* [Task to carry out]:
Please return the records below exactly as they stand, with the pictures removed.

The input Start Marker

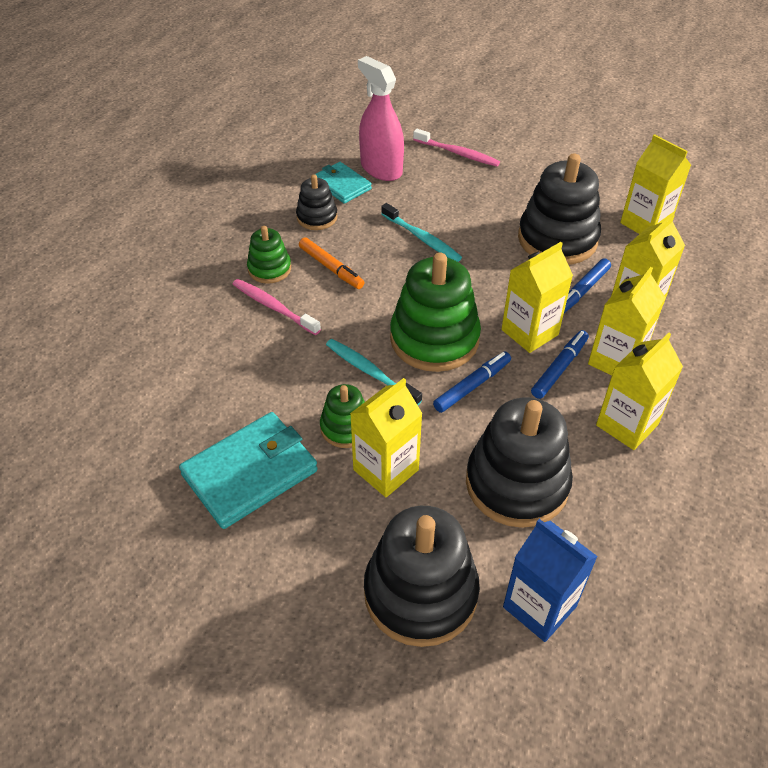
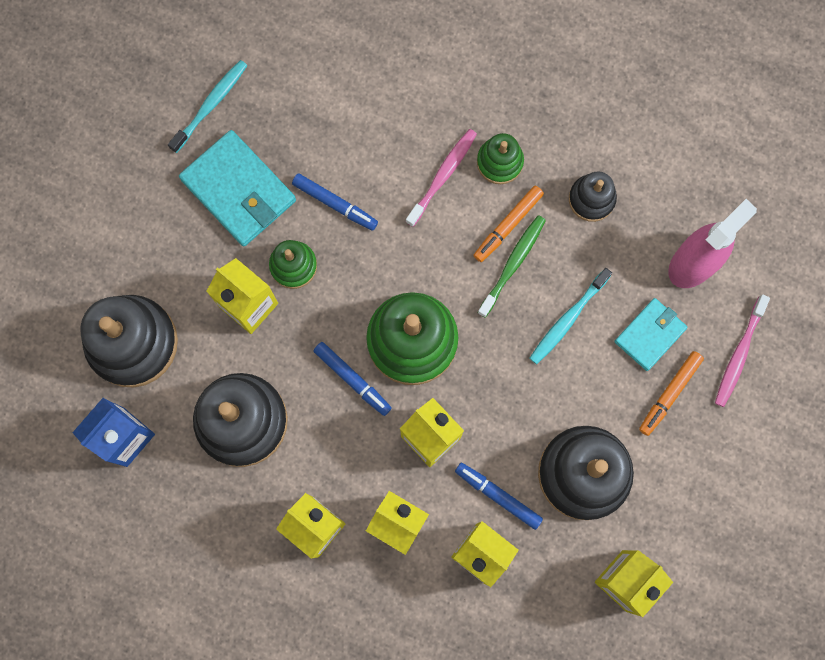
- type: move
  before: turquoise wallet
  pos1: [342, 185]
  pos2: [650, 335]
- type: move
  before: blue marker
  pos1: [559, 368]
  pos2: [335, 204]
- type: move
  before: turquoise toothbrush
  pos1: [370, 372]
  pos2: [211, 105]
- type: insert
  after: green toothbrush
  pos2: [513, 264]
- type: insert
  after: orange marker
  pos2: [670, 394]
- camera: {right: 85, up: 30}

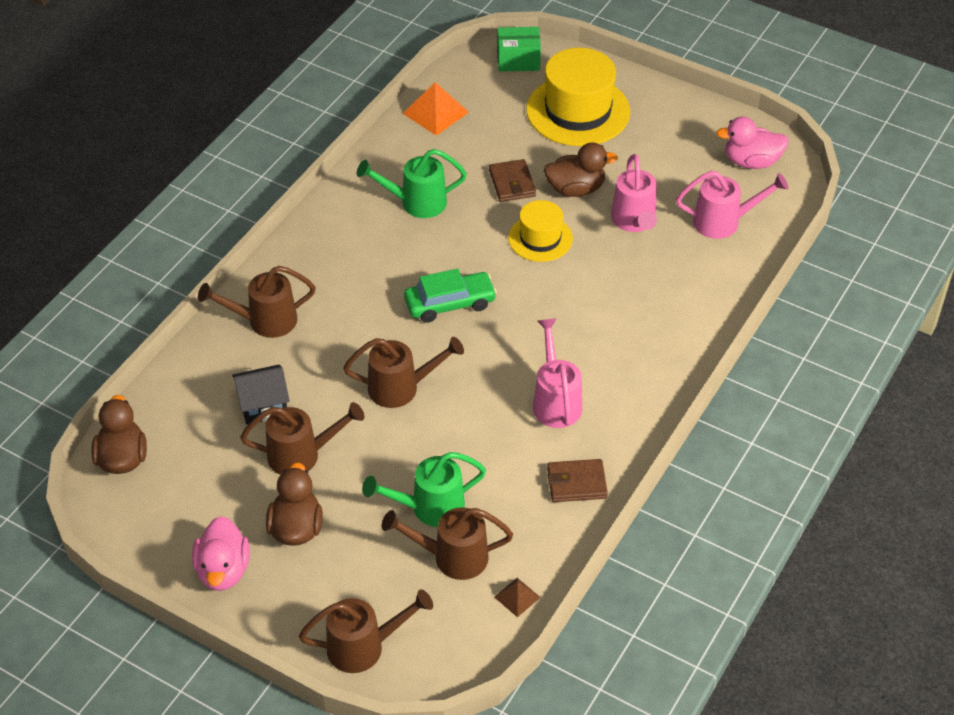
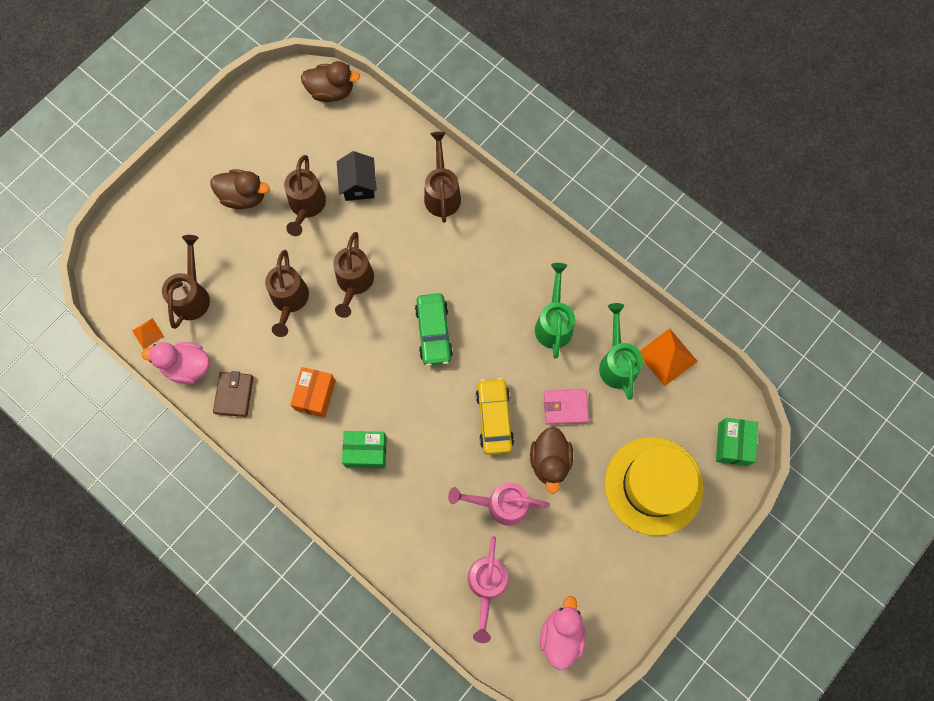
- type: recolor
  before: brown wallet
  after: pink wallet
  pos1: [512, 183]
  pos2: [565, 407]
- type: replace
  before: yellow hat
  after: yellow car
  pos1: [540, 238]
  pos2: [494, 418]
- type: replace
  before: pink watering can
  after: orange box
  pos1: [555, 401]
  pos2: [315, 395]
- type: move
  before: green watering can
  pos1: [430, 508]
  pos2: [617, 363]
- type: move
  before: pink duck
  pos1: [223, 570]
  pos2: [187, 366]
- type: recolor
  before: brown pyramid
  after: orange pyramid
  pos1: [517, 597]
  pos2: [148, 333]
- type: move
  before: brown watering can
  pos1: [364, 647]
  pos2: [289, 300]
- type: insert
  after: green box
  pos2: [366, 452]
- camera: {right: 100, up: 25}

The input End Marker

* [Output for this task]:
- type: move
  before: turquoise wallet
  pos1: [342, 185]
  pos2: [650, 335]
- type: move
  before: blue marker
  pos1: [559, 368]
  pos2: [335, 204]
- type: move
  before: turquoise toothbrush
  pos1: [370, 372]
  pos2: [211, 105]
- type: insert
  after: green toothbrush
  pos2: [513, 264]
- type: insert
  after: orange marker
  pos2: [670, 394]
- camera: {right: 85, up: 30}

- type: recolor
  before: brown wallet
  after: pink wallet
  pos1: [512, 183]
  pos2: [565, 407]
- type: replace
  before: yellow hat
  after: yellow car
  pos1: [540, 238]
  pos2: [494, 418]
- type: replace
  before: pink watering can
  after: orange box
  pos1: [555, 401]
  pos2: [315, 395]
- type: move
  before: green watering can
  pos1: [430, 508]
  pos2: [617, 363]
- type: move
  before: pink duck
  pos1: [223, 570]
  pos2: [187, 366]
- type: recolor
  before: brown pyramid
  after: orange pyramid
  pos1: [517, 597]
  pos2: [148, 333]
- type: move
  before: brown watering can
  pos1: [364, 647]
  pos2: [289, 300]
- type: insert
  after: green box
  pos2: [366, 452]
- camera: {right: 100, up: 25}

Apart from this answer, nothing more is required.